_Assigned task:_ Among the lines of the entries below, count those containing the word "diode" and answer with the number only.

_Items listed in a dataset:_

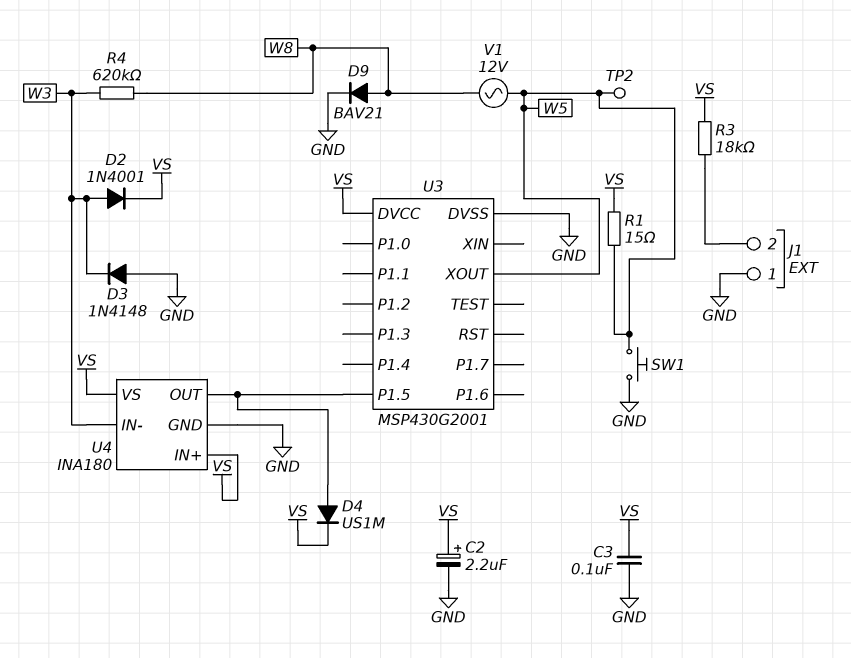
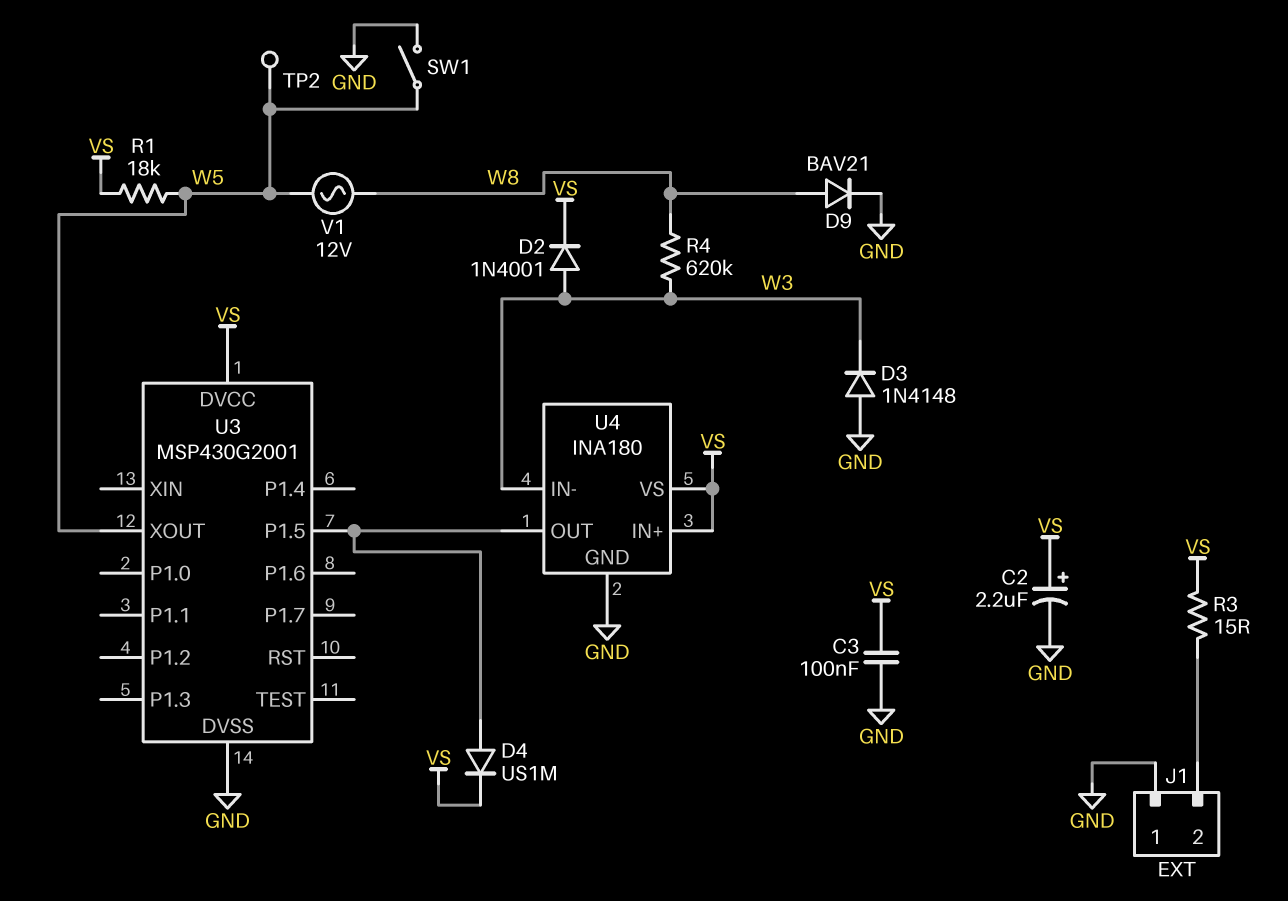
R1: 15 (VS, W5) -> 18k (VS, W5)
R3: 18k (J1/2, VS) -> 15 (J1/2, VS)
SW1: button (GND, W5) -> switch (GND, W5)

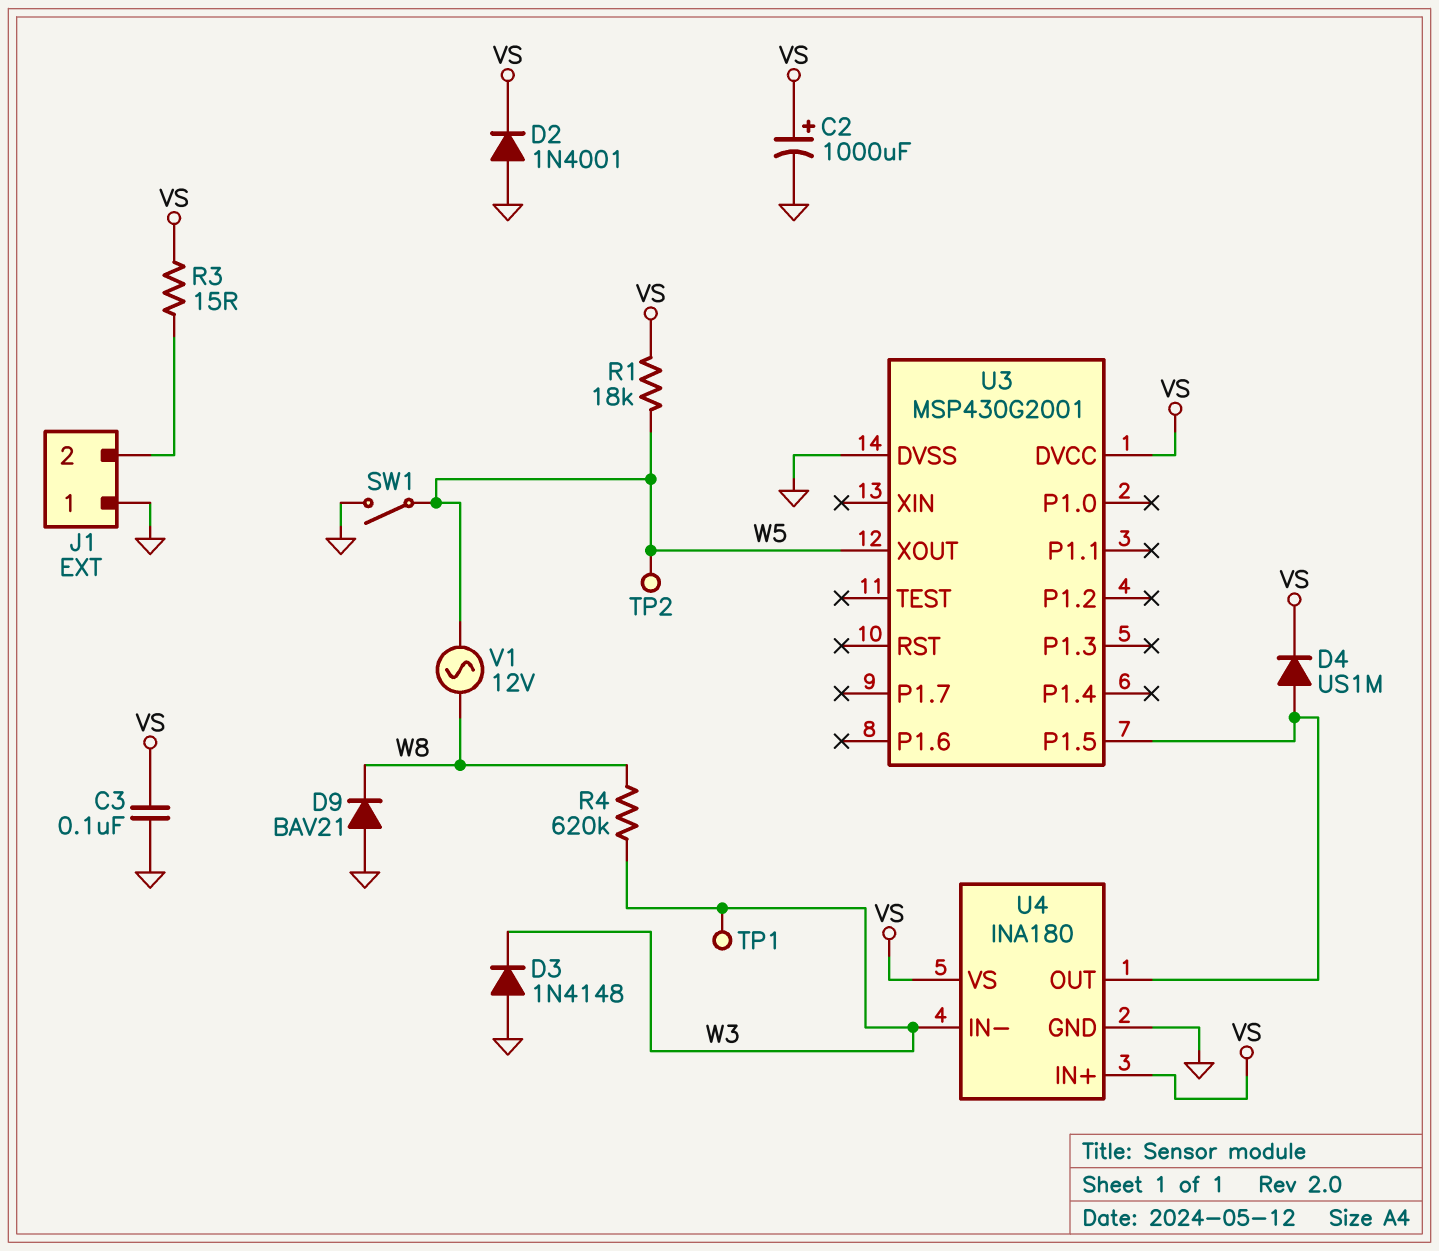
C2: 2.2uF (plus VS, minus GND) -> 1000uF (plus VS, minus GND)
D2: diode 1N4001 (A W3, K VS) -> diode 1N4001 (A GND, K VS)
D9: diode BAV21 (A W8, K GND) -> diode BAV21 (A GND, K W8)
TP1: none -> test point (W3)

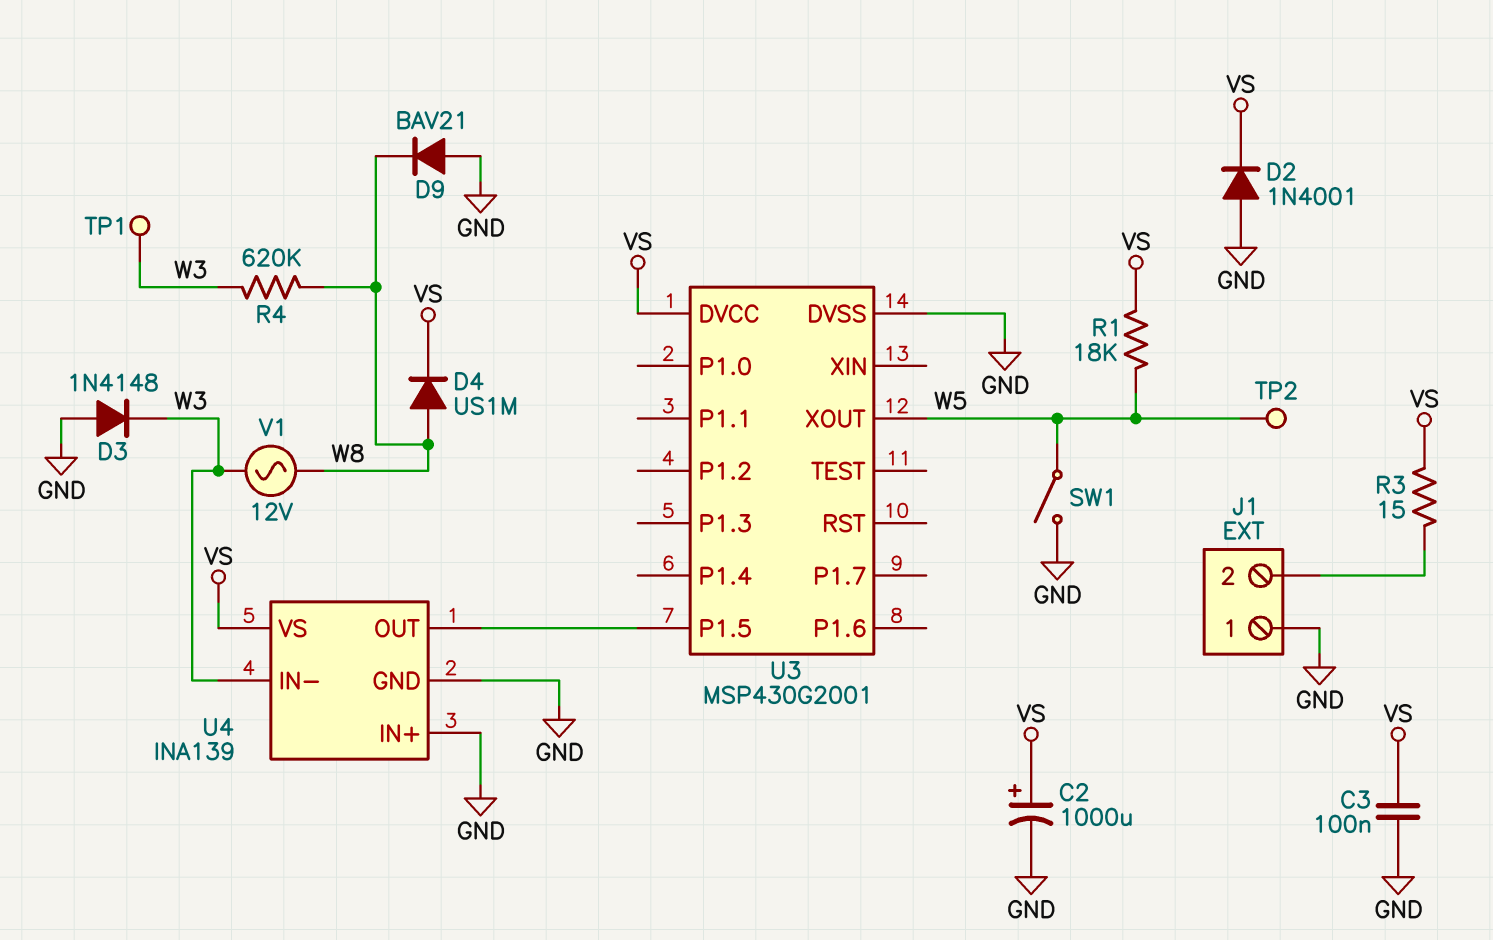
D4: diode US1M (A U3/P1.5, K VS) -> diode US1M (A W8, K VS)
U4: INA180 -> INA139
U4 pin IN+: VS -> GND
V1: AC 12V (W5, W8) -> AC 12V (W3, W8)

_Solution for this exercise:_ 3